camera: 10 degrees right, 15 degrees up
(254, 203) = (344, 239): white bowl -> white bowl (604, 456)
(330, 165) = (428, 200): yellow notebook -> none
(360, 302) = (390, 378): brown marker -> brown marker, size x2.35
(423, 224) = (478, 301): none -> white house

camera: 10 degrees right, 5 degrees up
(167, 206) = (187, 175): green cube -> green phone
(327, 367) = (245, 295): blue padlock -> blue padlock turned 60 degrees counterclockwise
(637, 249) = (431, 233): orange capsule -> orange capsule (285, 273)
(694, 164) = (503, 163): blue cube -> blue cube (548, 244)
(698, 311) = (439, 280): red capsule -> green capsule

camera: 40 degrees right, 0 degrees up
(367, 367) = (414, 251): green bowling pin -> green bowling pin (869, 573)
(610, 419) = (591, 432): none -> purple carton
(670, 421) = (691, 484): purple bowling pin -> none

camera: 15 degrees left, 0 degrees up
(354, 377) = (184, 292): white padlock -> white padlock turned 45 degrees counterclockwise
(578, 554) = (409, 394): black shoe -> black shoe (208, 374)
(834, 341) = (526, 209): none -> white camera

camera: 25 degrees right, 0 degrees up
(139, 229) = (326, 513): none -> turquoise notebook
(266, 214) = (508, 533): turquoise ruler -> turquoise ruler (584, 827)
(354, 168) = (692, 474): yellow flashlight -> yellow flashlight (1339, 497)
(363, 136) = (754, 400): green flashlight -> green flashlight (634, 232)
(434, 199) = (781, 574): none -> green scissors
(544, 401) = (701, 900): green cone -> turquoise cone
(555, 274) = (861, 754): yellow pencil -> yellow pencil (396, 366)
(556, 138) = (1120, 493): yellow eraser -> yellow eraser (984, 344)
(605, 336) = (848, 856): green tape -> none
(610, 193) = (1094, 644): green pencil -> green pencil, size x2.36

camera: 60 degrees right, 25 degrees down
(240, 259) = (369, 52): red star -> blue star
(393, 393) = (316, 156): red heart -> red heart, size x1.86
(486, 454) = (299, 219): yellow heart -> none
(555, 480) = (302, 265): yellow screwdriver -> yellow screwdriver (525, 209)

--------------------------------

## What this task involves
Once the line with "(555, 274) = (861, 754): yellow" is located in the data above, repeat it and every later line through the end, exactly.

## Answer to this problem
(555, 274) = (861, 754): yellow pencil -> yellow pencil (396, 366)
(556, 138) = (1120, 493): yellow eraser -> yellow eraser (984, 344)
(605, 336) = (848, 856): green tape -> none
(610, 193) = (1094, 644): green pencil -> green pencil, size x2.36

camera: 60 degrees right, 25 degrees down
(240, 259) = (369, 52): red star -> blue star
(393, 393) = (316, 156): red heart -> red heart, size x1.86
(486, 454) = (299, 219): yellow heart -> none
(555, 480) = (302, 265): yellow screwdriver -> yellow screwdriver (525, 209)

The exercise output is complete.